▸ **Brief**: Could you repeat every line below exactly, skipping the images?

▸ **Data shown**:
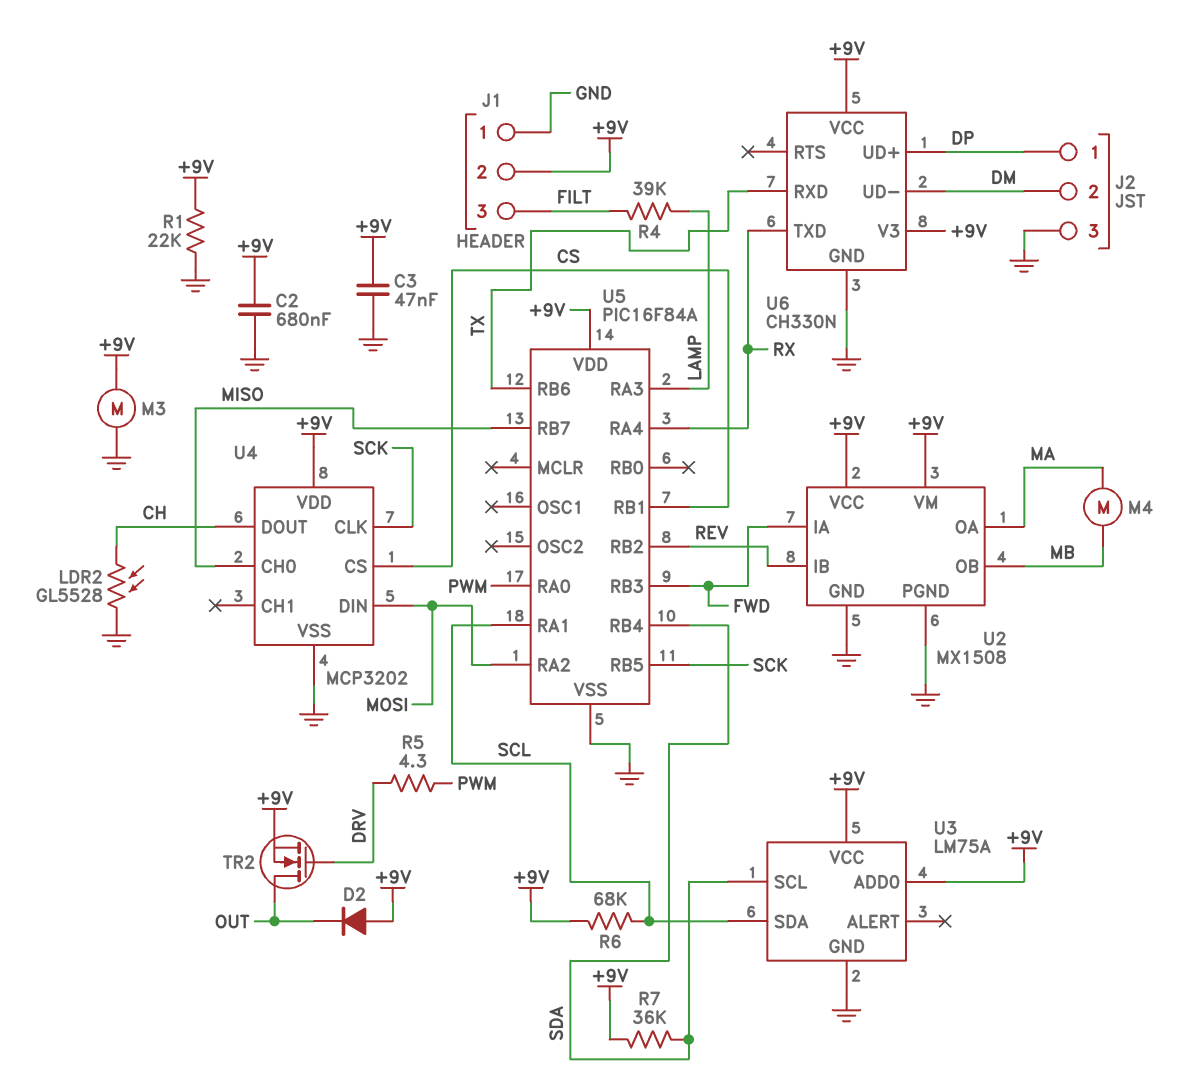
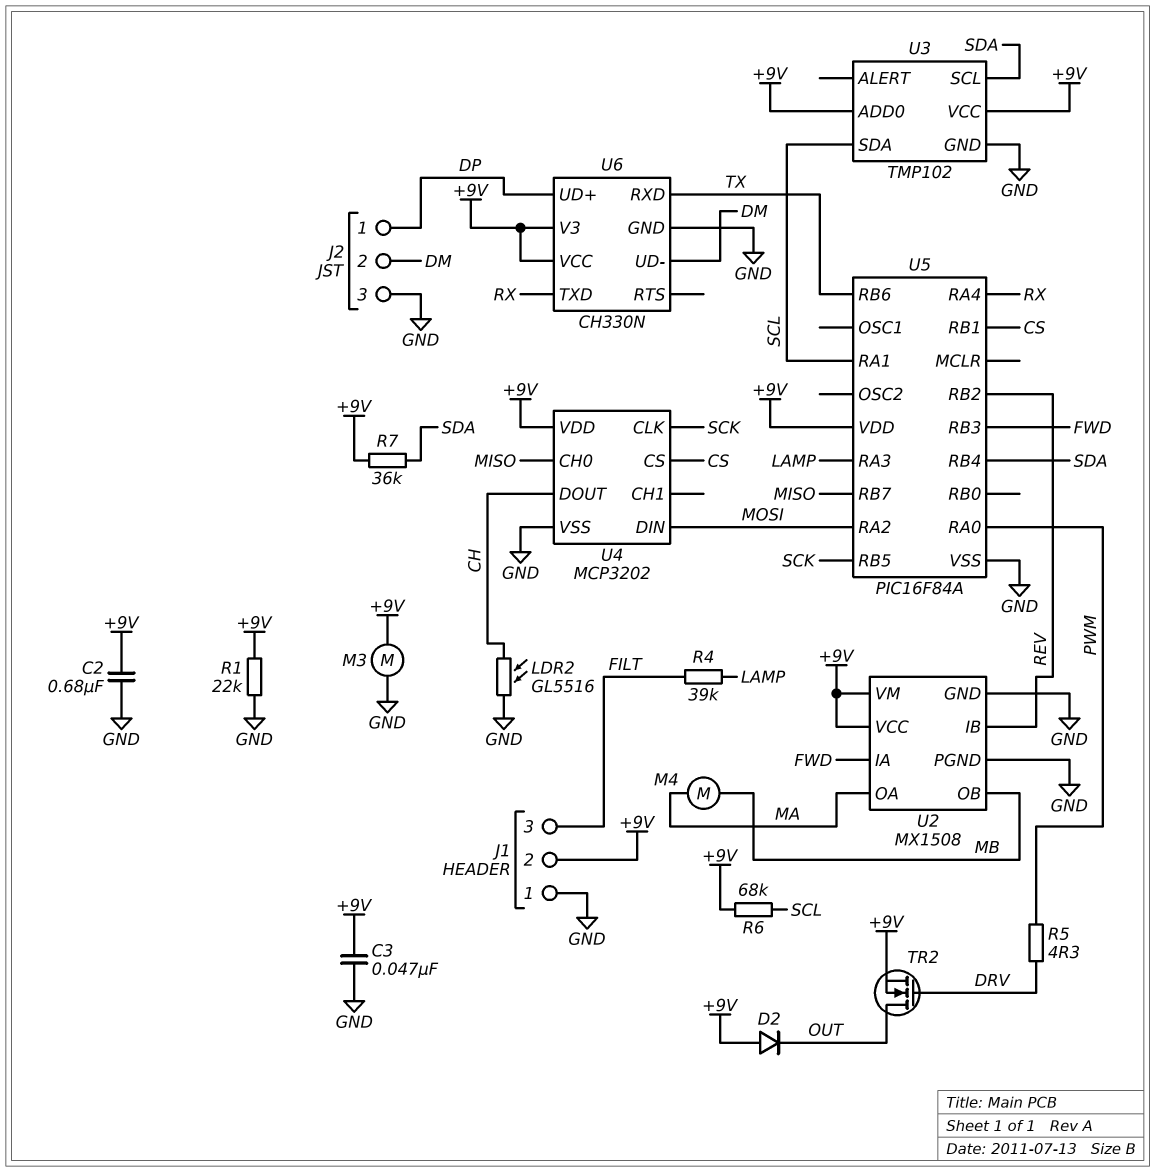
LDR2: GL5528 (CH, GND) -> GL5516 (CH, GND)
U3: LM75A -> TMP102

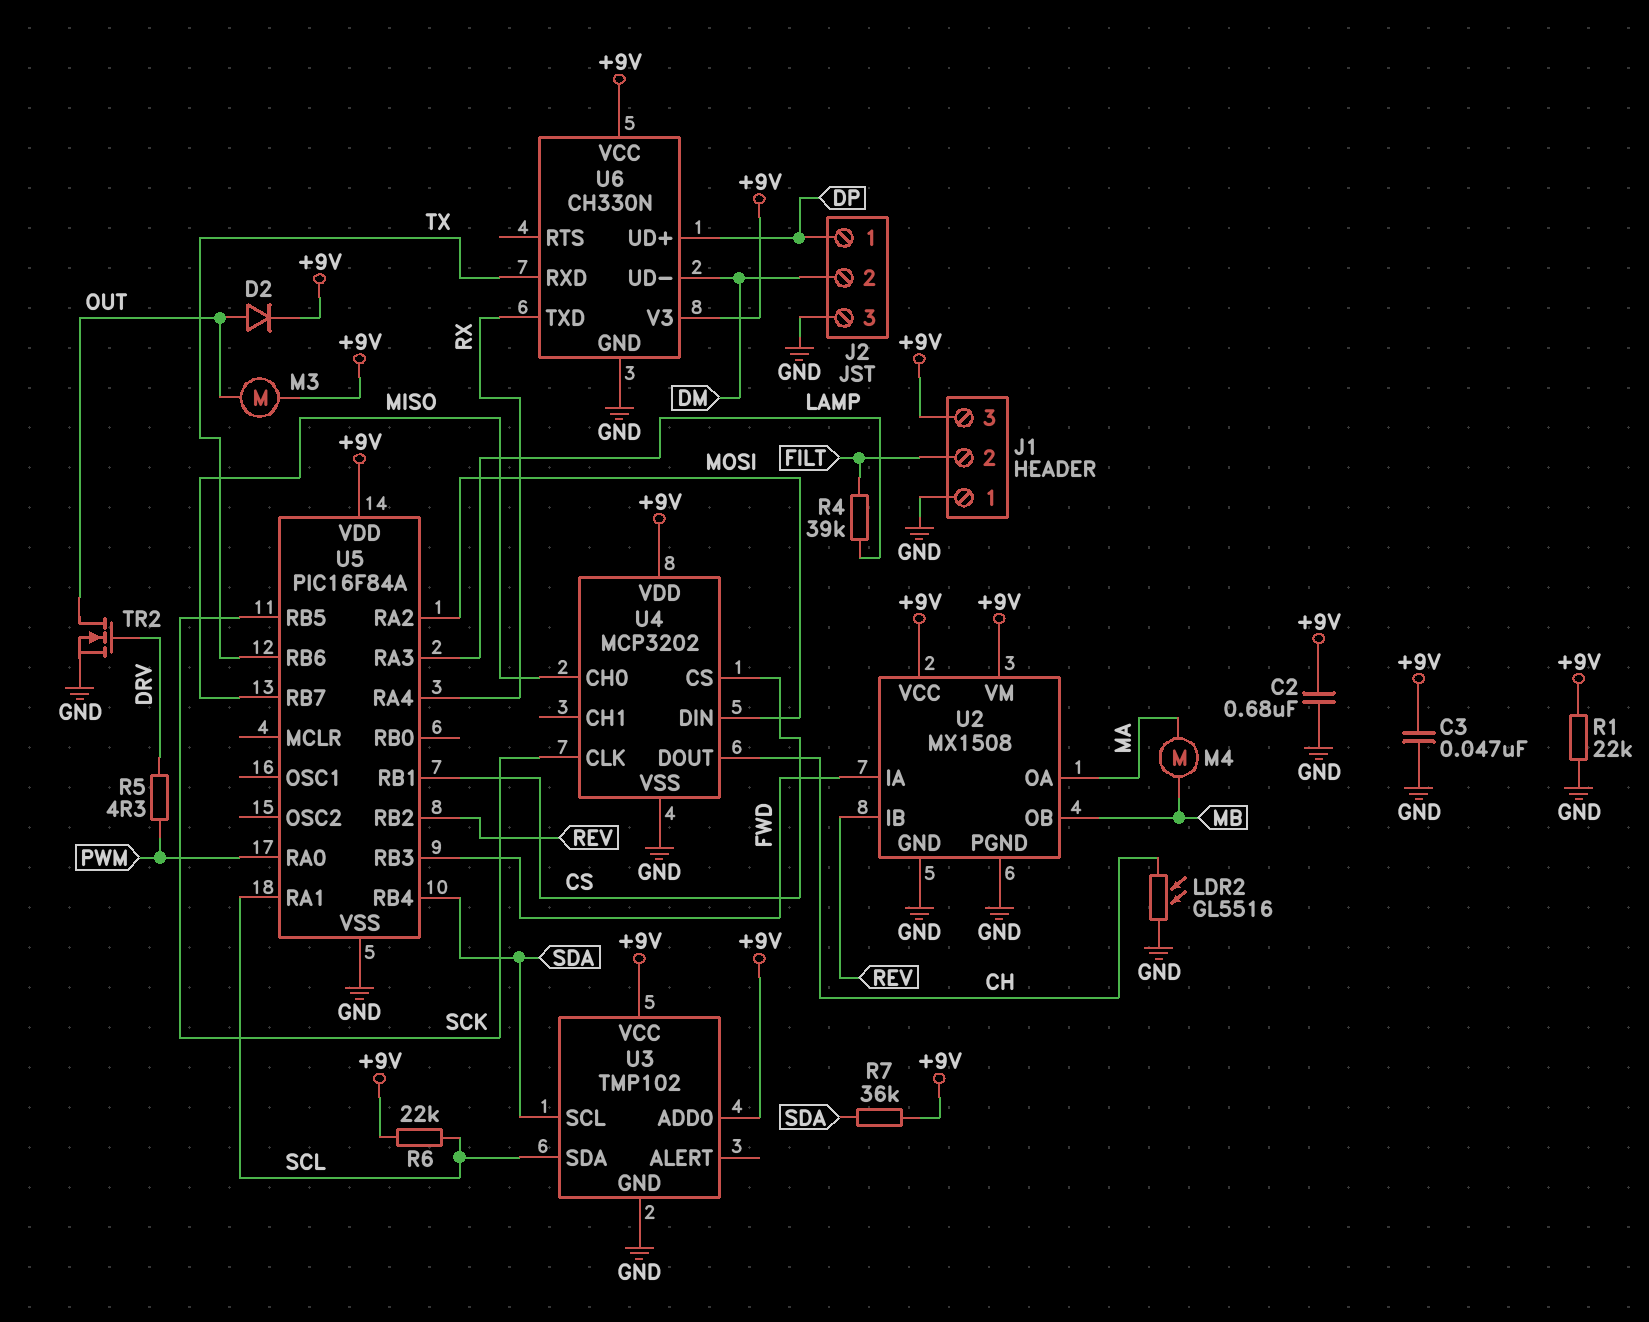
D2: diode (A +9V, K OUT) -> diode (A OUT, K +9V)
J1 pin 2: +9V -> FILT
J1 pin 3: FILT -> +9V
M3: motor (+9V, GND) -> motor (+9V, OUT)
R6: 68k (+9V, SCL) -> 22k (+9V, SCL)
TR2: NMOS (G DRV, D OUT, S +9V) -> NMOS (G DRV, D OUT, S GND)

▸ **Response to the exercise**:
LDR2: GL5528 (CH, GND) -> GL5516 (CH, GND)
U3: LM75A -> TMP102

D2: diode (A +9V, K OUT) -> diode (A OUT, K +9V)
J1 pin 2: +9V -> FILT
J1 pin 3: FILT -> +9V
M3: motor (+9V, GND) -> motor (+9V, OUT)
R6: 68k (+9V, SCL) -> 22k (+9V, SCL)
TR2: NMOS (G DRV, D OUT, S +9V) -> NMOS (G DRV, D OUT, S GND)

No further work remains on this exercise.